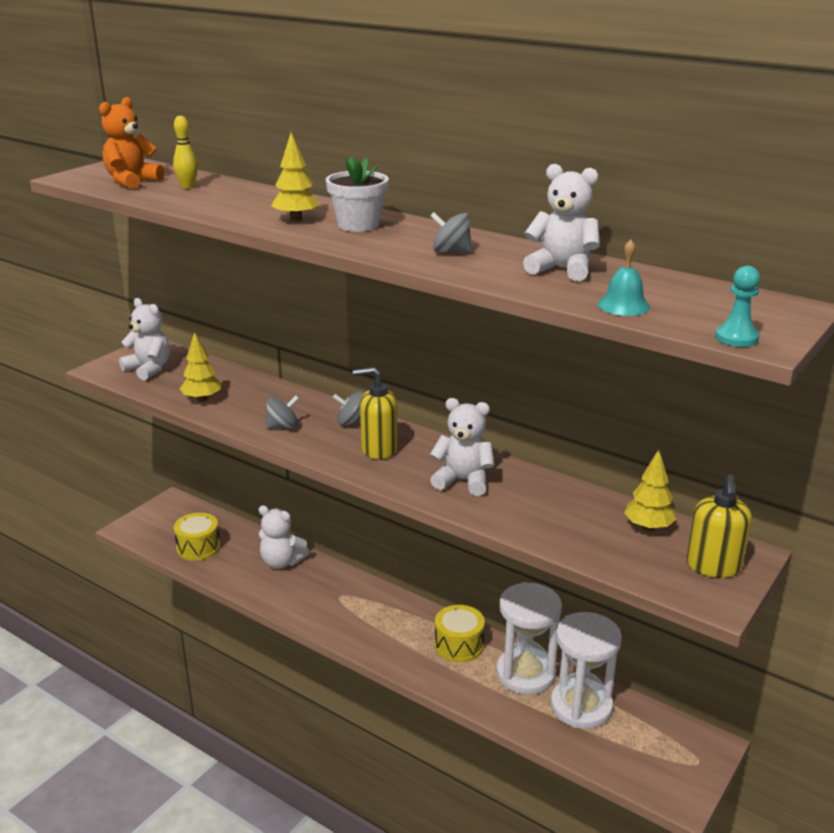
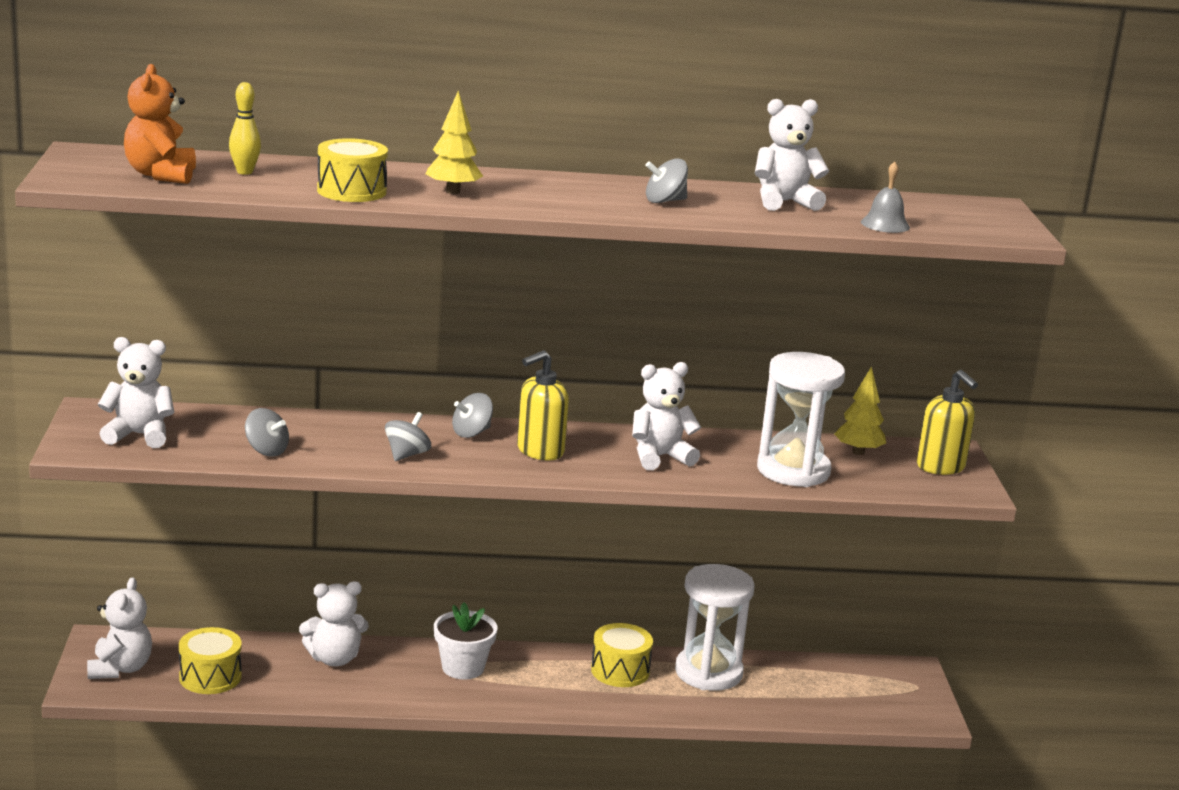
camera: 40 degrees left, 5 degrees down
(159, 523) = (120, 668): none -> white teddy bear
(202, 399) = (266, 451): yellow tree -> grey spinning top
(225, 208) = (351, 191): none -> yellow drum
(358, 225) = (526, 188): white flower pot -> white flower pot (463, 668)
(581, 706) = (784, 680): white hourglass -> white hourglass (793, 470)
(623, 305) = (885, 224): turquoise bell -> grey bell
(736, 338) = (999, 235): turquoise pawn -> none

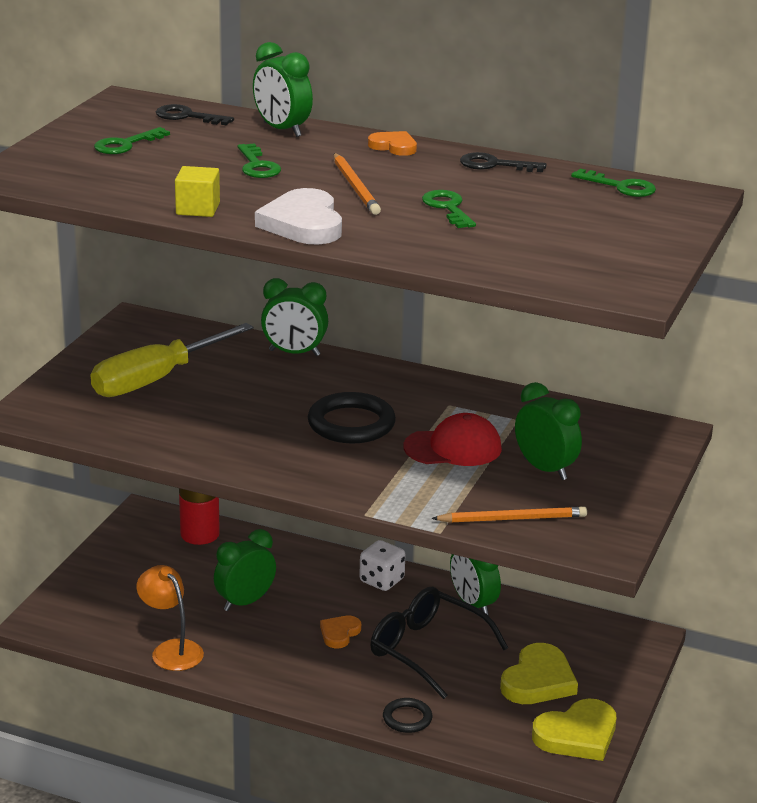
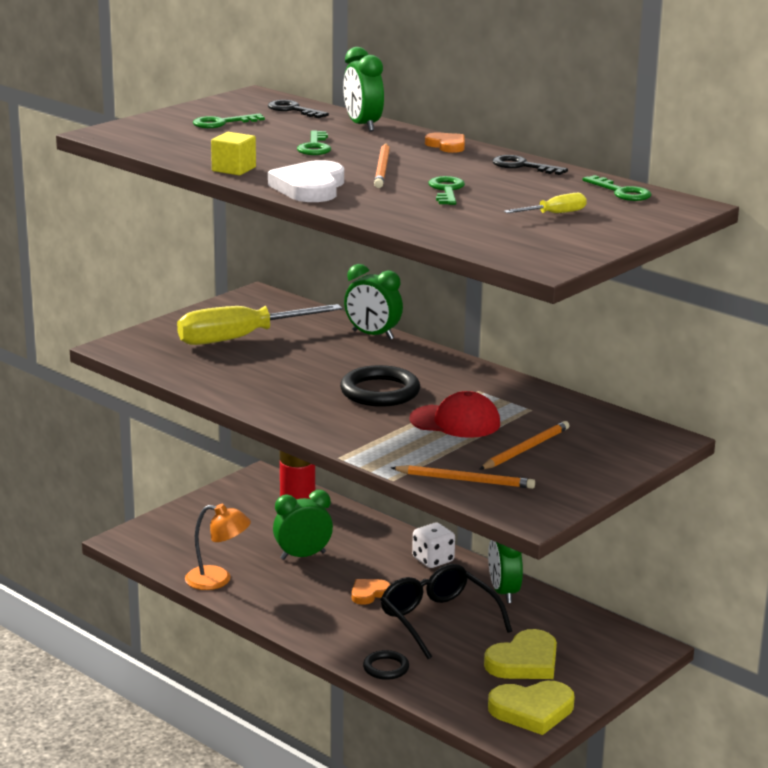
camera: 20 degrees right, 5 degrees down
(171, 650) = (217, 580): orange lamp -> orange lamp turned 120 degrees clockwise
(545, 469) = (525, 449): green clock -> orange pencil
(582, 225) = (554, 214): none -> yellow screwdriver

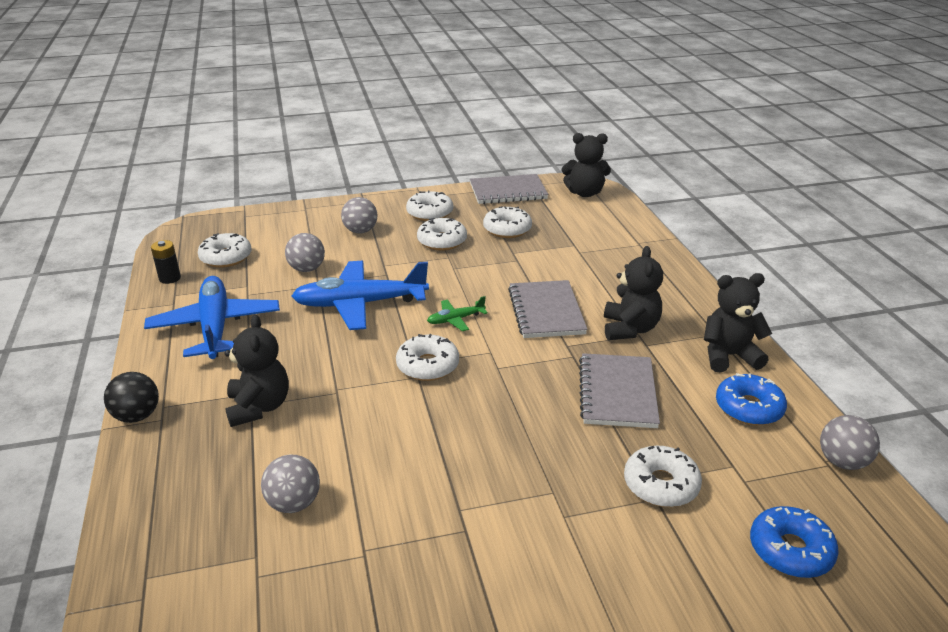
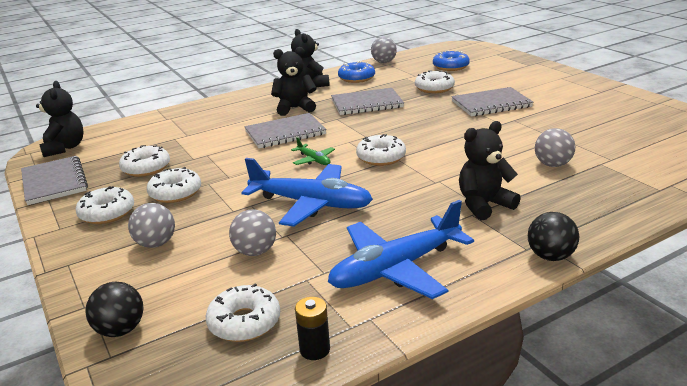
camera: 105 degrees left, 5 degrees down
(266, 218) = (120, 330): none -> black ball
(360, 304) = (311, 204): blue plane -> blue plane turned 45 degrees counterclockwise
(548, 529) = (491, 104): none -> grey notebook

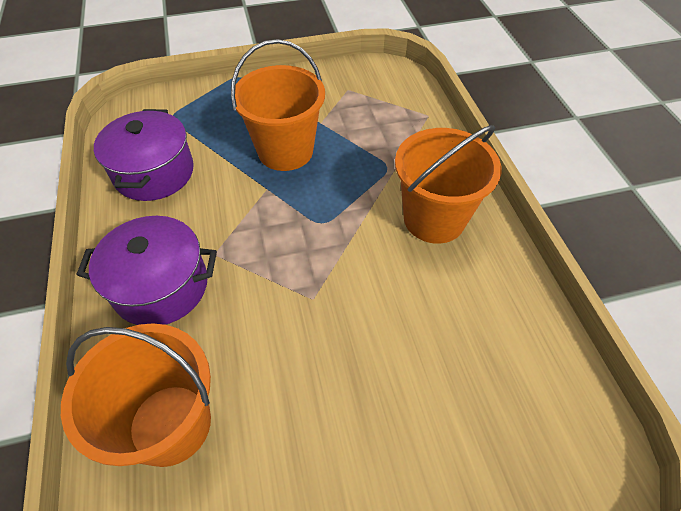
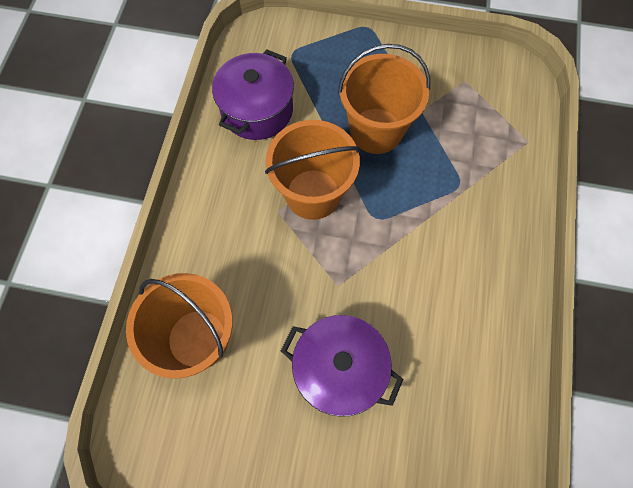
camera: 25 degrees right, 15 degrees up
(161, 286) = (227, 223): purple pot -> purple pot (339, 370)
(434, 219) = (475, 255): orange bucket -> orange bucket (313, 194)

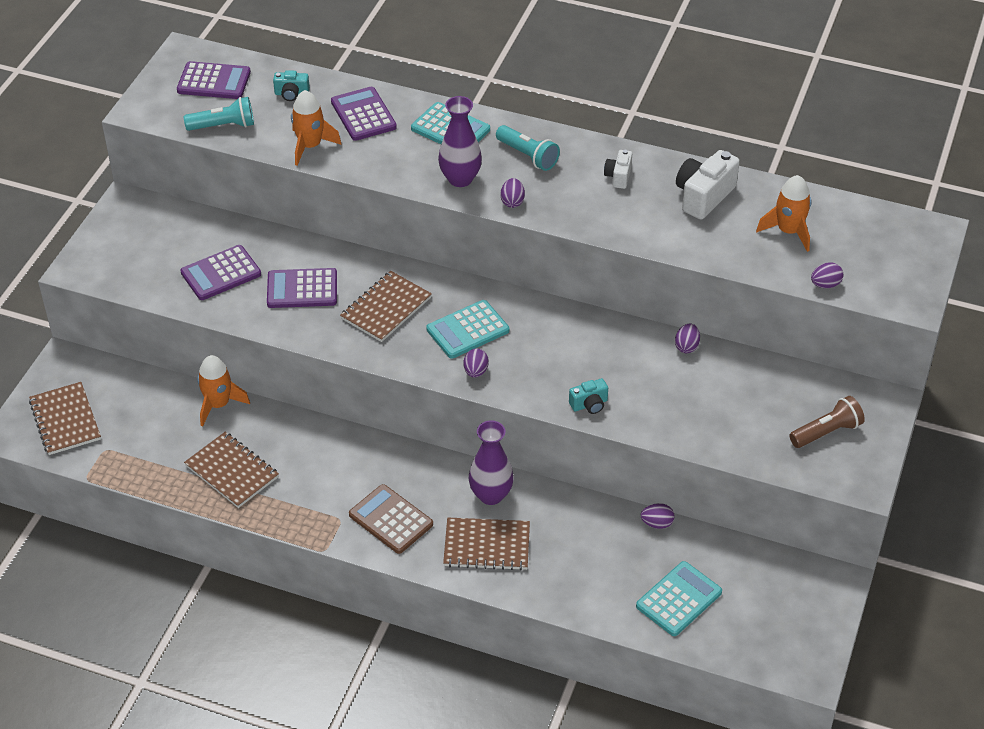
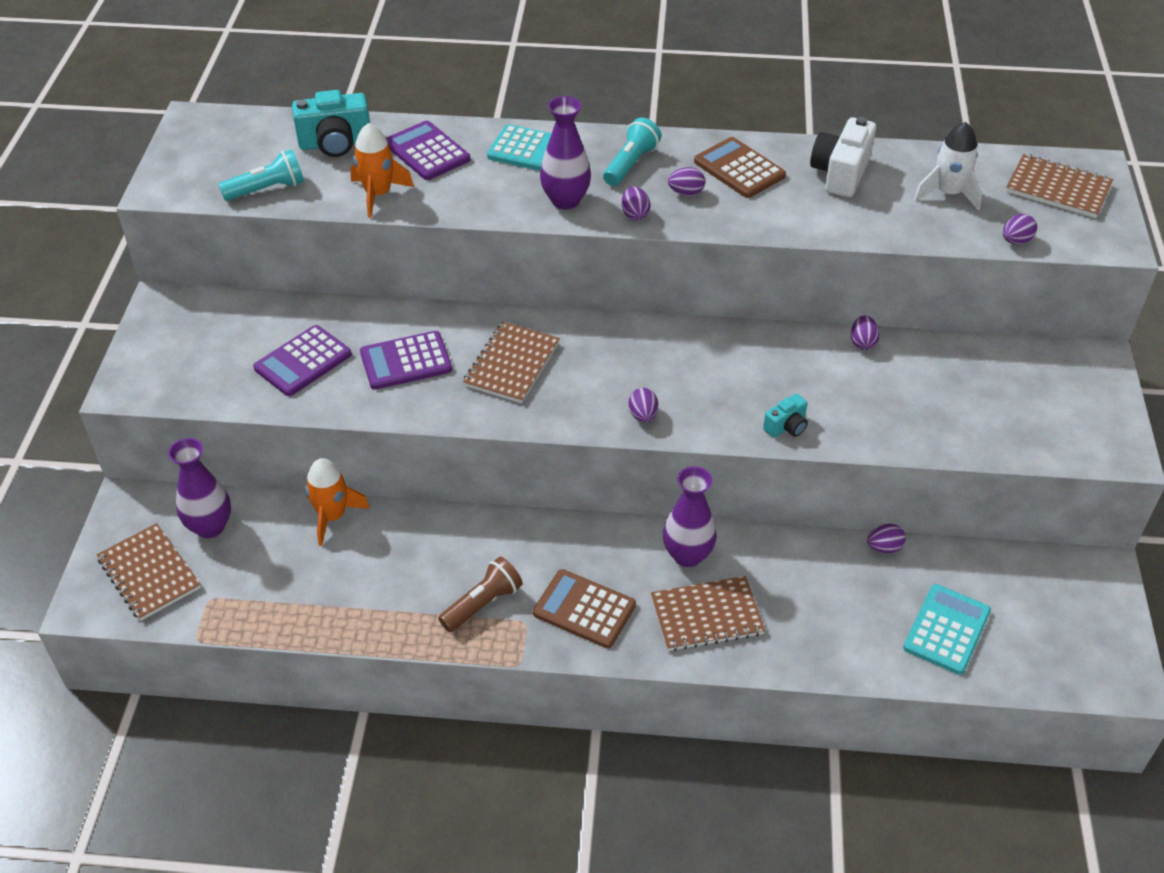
camera: 15 degrees left, 0 degrees up
(121, 393) = (210, 527): none -> purple vase
(214, 81) = (239, 145): purple calculator -> none
(232, 471) = (375, 592): brown notebook -> brown notebook (1058, 188)
(291, 94) = (335, 143): turquoise camera -> turquoise camera, size x1.82
(467, 330) = (614, 371): turquoise calculator -> none
(528, 156) = (630, 164): turquoise flashlight -> turquoise flashlight turned 90 degrees counterclockwise
(563, 190) = (686, 193): none -> purple egg
(618, 176) = (739, 169): white camera -> brown calculator
(788, 231) = (948, 193): orange rocket -> white rocket
(826, 432) = (1055, 405): brown flashlight -> brown flashlight (482, 604)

----------------------------------------

An exact transcript of the listing is needed, free of pictures.

◆ **Solution to this exercise**
camera: 40 degrees left, 5 degrees down
(159, 523) = (120, 668): none -> white teddy bear
(202, 399) = (266, 451): yellow tree -> grey spinning top
(225, 208) = (351, 191): none -> yellow drum
(358, 225) = (526, 188): white flower pot -> white flower pot (463, 668)
(581, 706) = (784, 680): white hourglass -> white hourglass (793, 470)
(623, 305) = (885, 224): turquoise bell -> grey bell
(736, 338) = (999, 235): turquoise pawn -> none

camera: 20 degrees right, 5 degrees down
(171, 650) = (217, 580): orange lamp -> orange lamp turned 120 degrees clockwise
(545, 469) = (525, 449): green clock -> orange pencil
(582, 225) = (554, 214): none -> yellow screwdriver

camera: 105 degrees left, 5 degrees down
(266, 218) = (120, 330): none -> black ball
(360, 304) = (311, 204): blue plane -> blue plane turned 45 degrees counterclockwise
(548, 529) = (491, 104): none -> grey notebook

camera: 25 degrees right, 15 degrees up
(161, 286) = (227, 223): purple pot -> purple pot (339, 370)
(434, 219) = (475, 255): orange bucket -> orange bucket (313, 194)

camera: 15 degrees left, 0 degrees up
(121, 393) = (210, 527): none -> purple vase
(214, 81) = (239, 145): purple calculator -> none
(232, 471) = (375, 592): brown notebook -> brown notebook (1058, 188)
(291, 94) = (335, 143): turquoise camera -> turquoise camera, size x1.82
(467, 330) = (614, 371): turquoise calculator -> none
(528, 156) = (630, 164): turquoise flashlight -> turquoise flashlight turned 90 degrees counterclockwise
(563, 190) = (686, 193): none -> purple egg
(618, 176) = (739, 169): white camera -> brown calculator
(788, 231) = (948, 193): orange rocket -> white rocket
(826, 432) = (1055, 405): brown flashlight -> brown flashlight (482, 604)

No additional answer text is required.